| Stored data |

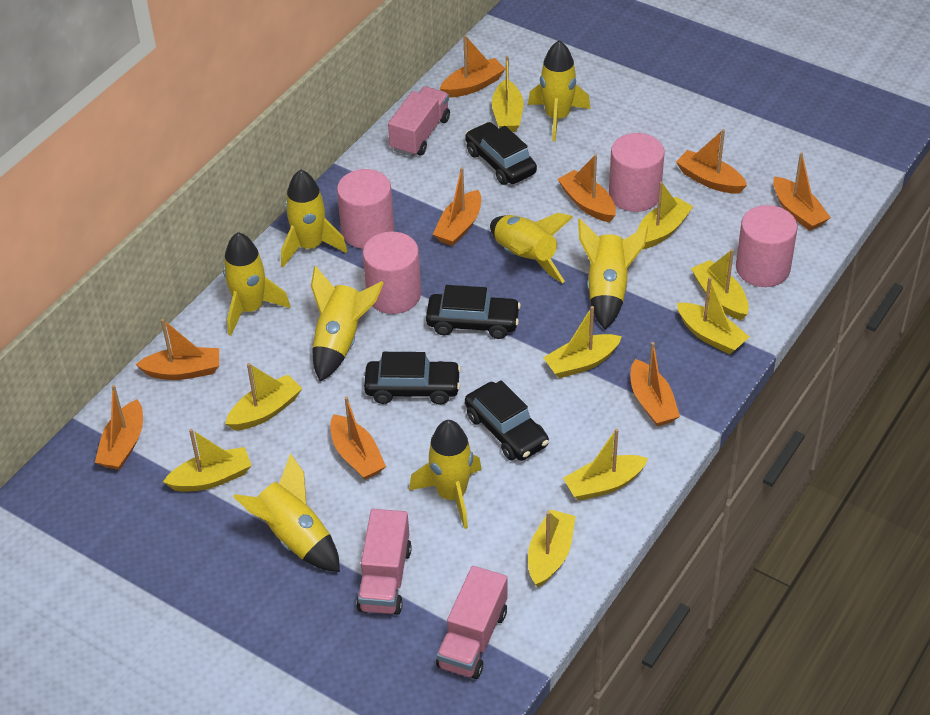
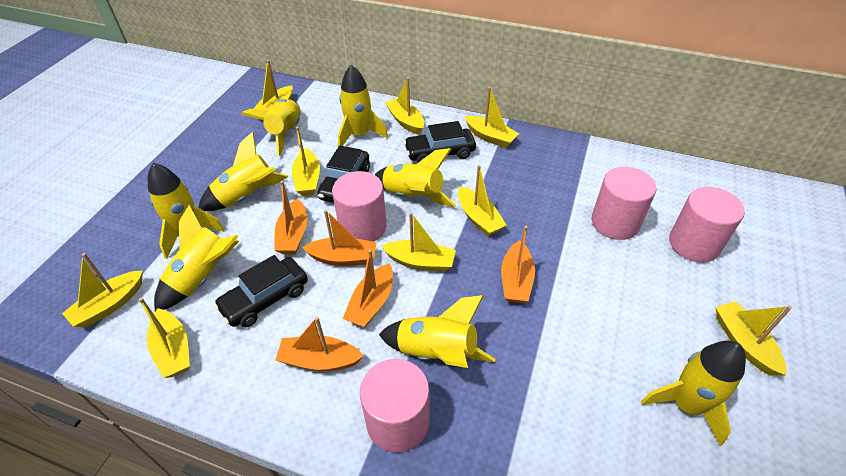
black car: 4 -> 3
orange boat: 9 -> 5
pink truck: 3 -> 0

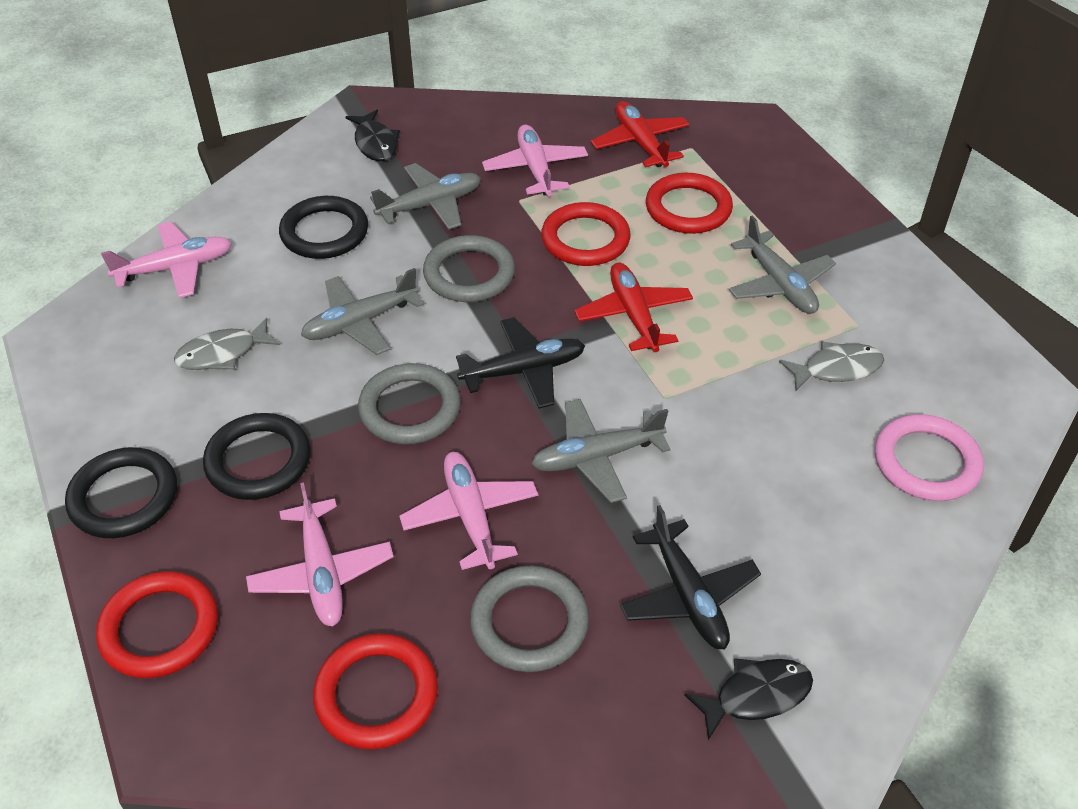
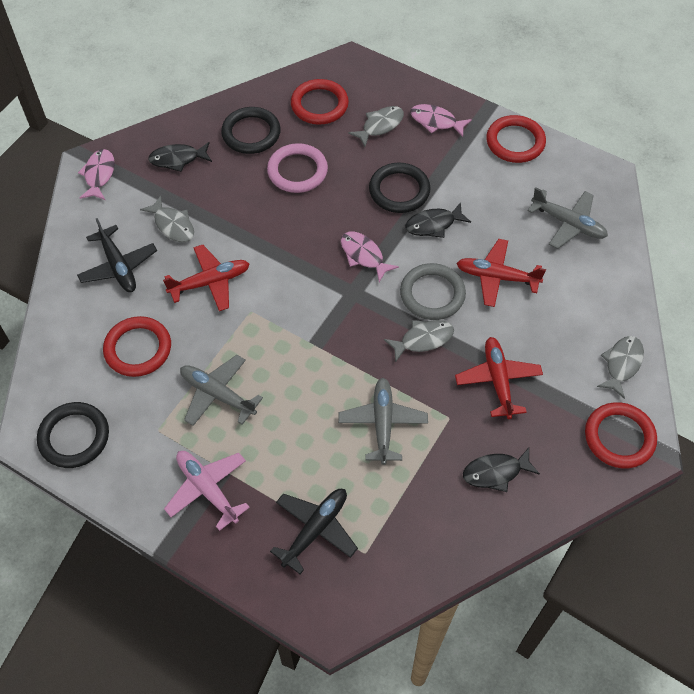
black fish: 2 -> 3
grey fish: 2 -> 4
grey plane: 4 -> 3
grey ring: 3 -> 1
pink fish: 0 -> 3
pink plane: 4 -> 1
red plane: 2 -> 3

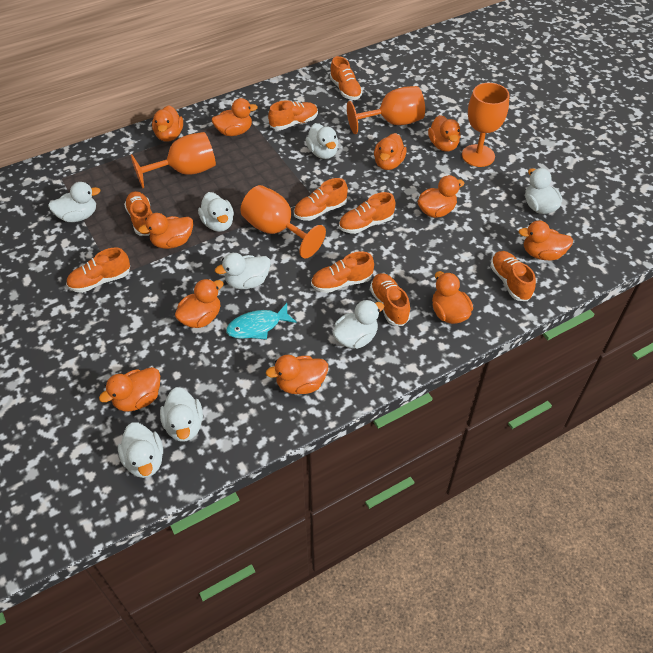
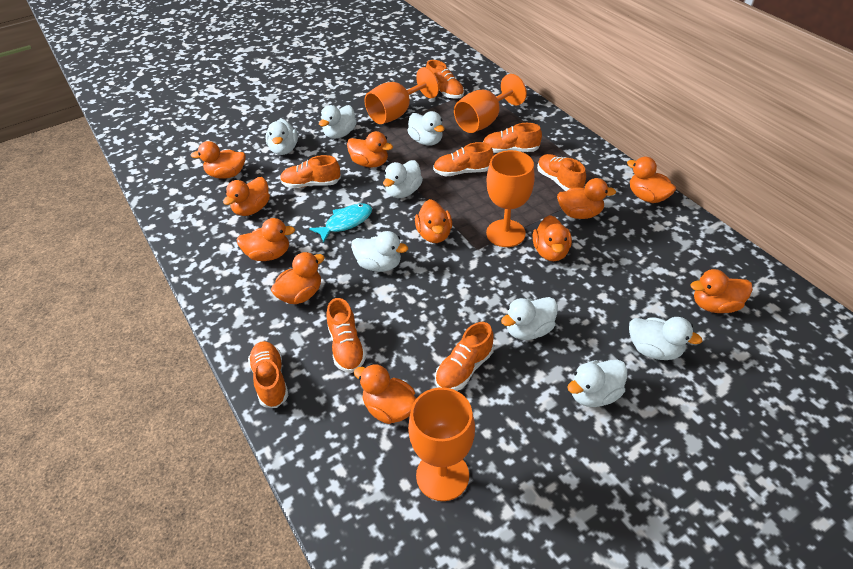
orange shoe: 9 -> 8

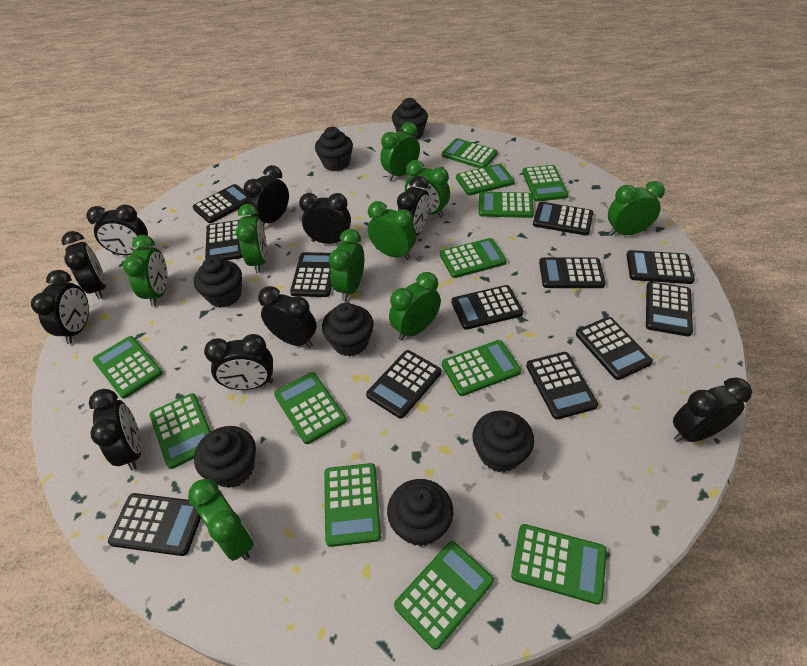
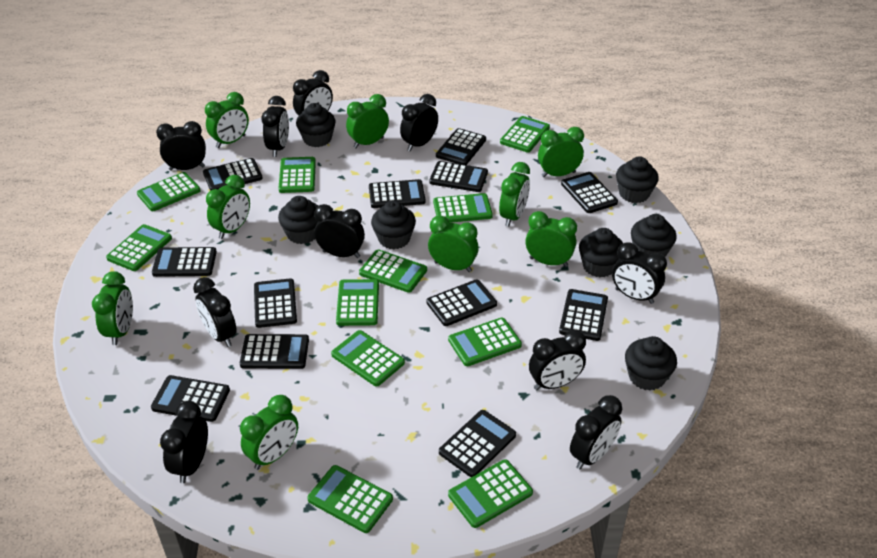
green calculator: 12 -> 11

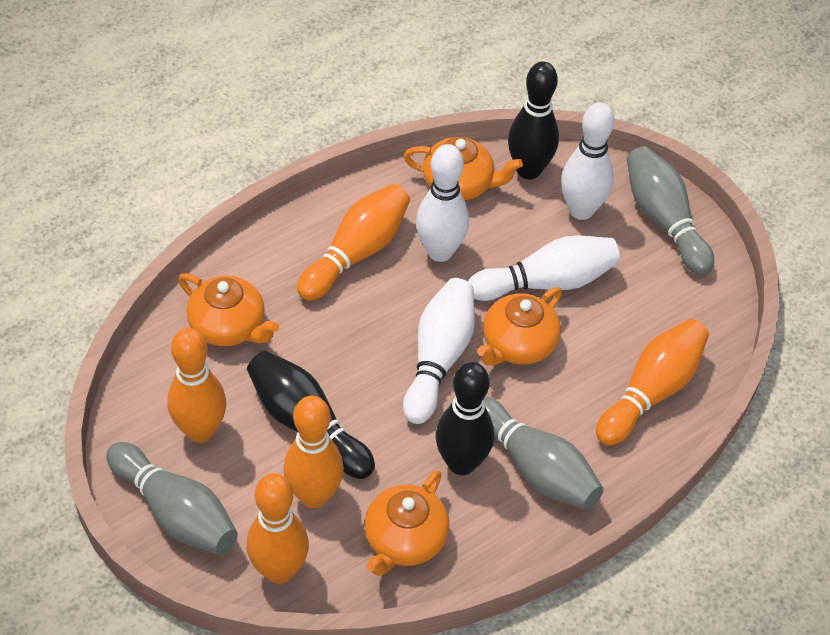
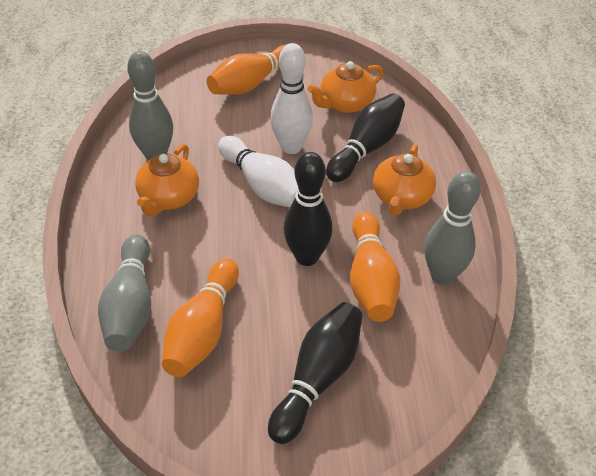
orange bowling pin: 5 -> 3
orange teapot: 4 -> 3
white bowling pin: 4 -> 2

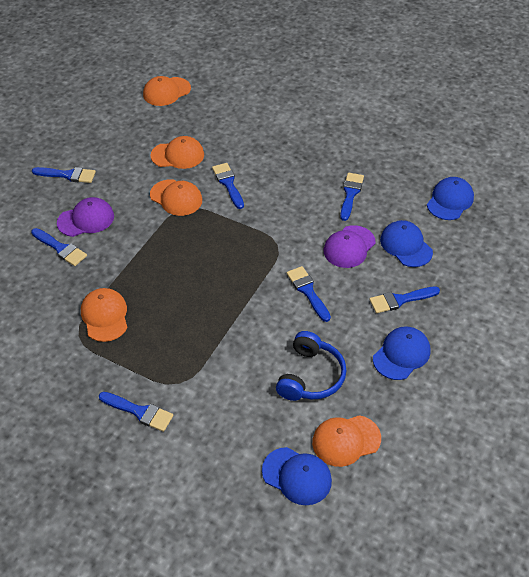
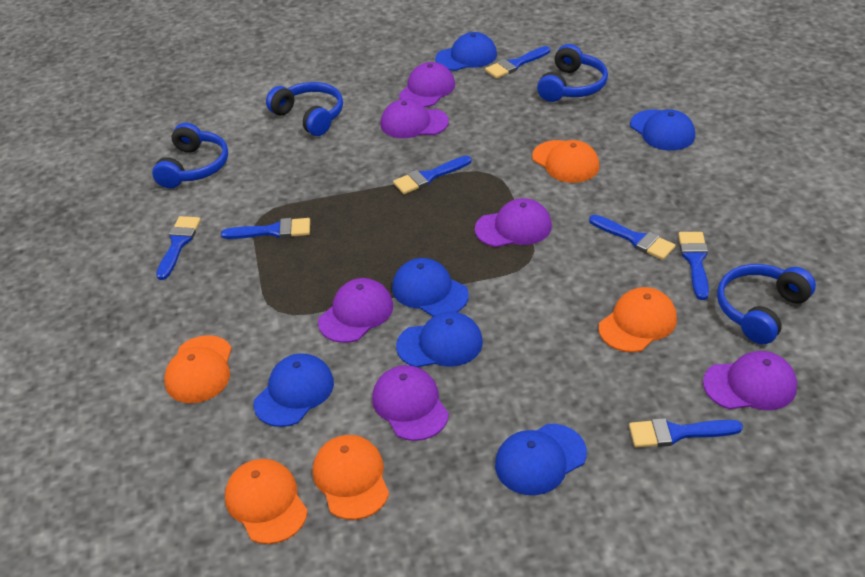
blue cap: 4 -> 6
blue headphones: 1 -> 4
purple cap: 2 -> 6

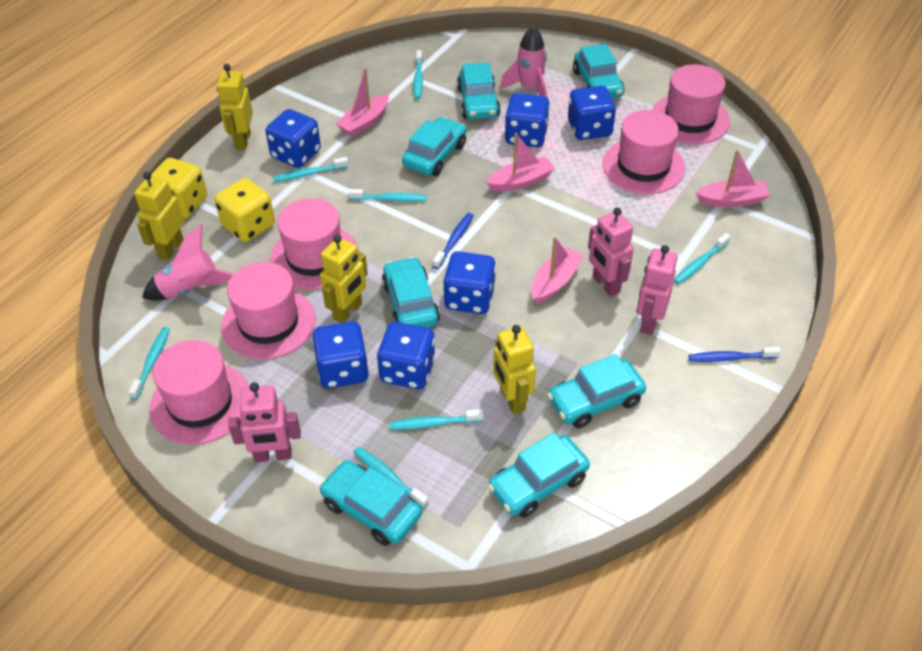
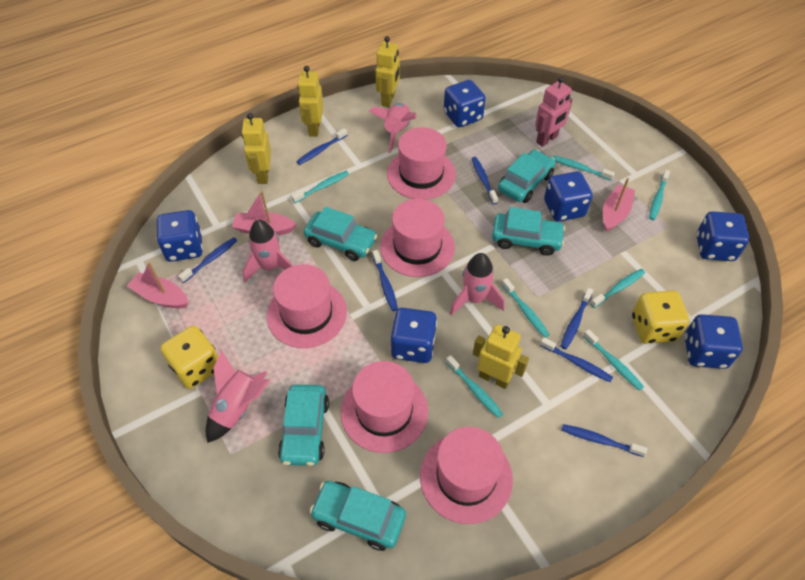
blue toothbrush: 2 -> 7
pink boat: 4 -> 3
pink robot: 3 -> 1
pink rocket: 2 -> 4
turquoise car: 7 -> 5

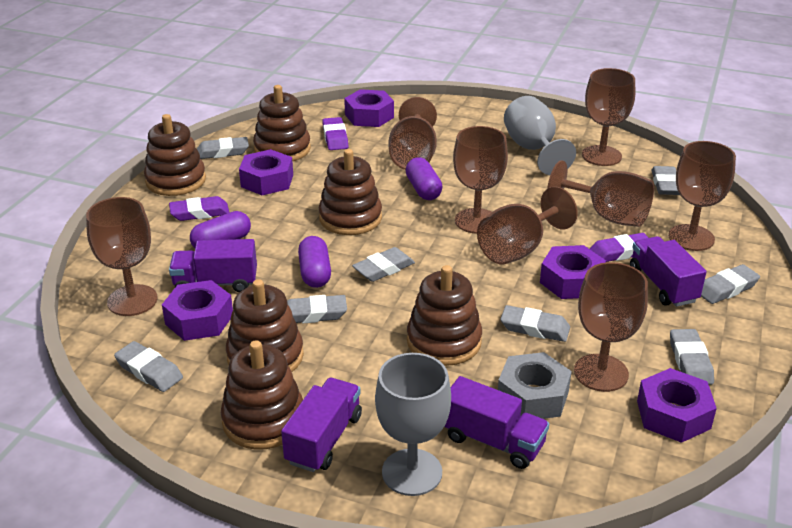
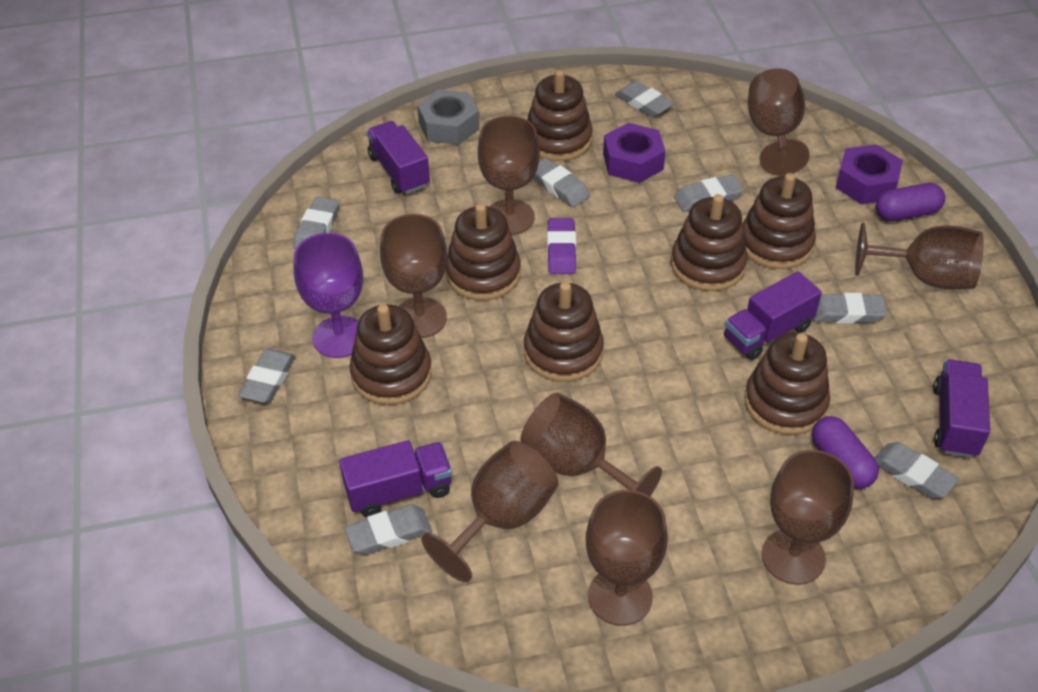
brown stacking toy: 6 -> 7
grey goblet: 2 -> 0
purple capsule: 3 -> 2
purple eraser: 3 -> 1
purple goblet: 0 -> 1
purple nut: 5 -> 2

| Exercise details |
Every line from the one with "blue toothbrush: 2 -> 7" through the end of the material above should be restated word for word, with the pictures left out.

| Answer to the problem |
blue toothbrush: 2 -> 7
pink boat: 4 -> 3
pink robot: 3 -> 1
pink rocket: 2 -> 4
turquoise car: 7 -> 5

brown stacking toy: 6 -> 7
grey goblet: 2 -> 0
purple capsule: 3 -> 2
purple eraser: 3 -> 1
purple goblet: 0 -> 1
purple nut: 5 -> 2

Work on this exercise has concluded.